-- THE DATA follows --

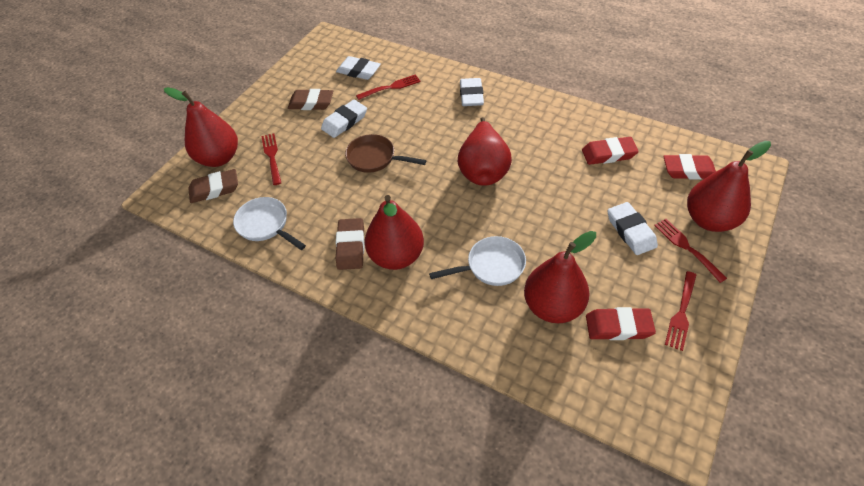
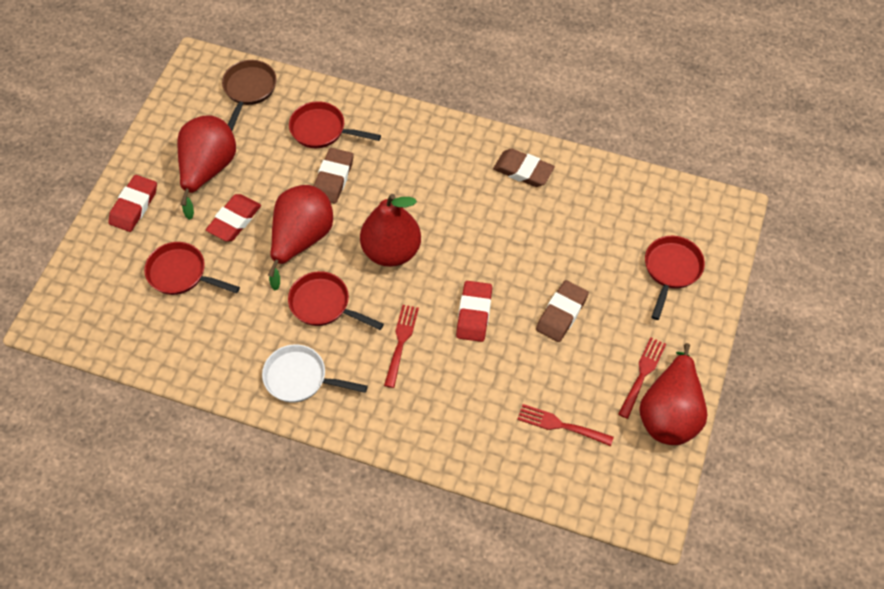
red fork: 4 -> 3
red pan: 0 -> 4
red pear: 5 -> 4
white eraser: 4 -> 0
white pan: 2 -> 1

-- THE DATA concluded --

Leave the pictures out and transcribe the remaining material exactly.

ANSWER SPACE:
red fork: 4 -> 3
red pan: 0 -> 4
red pear: 5 -> 4
white eraser: 4 -> 0
white pan: 2 -> 1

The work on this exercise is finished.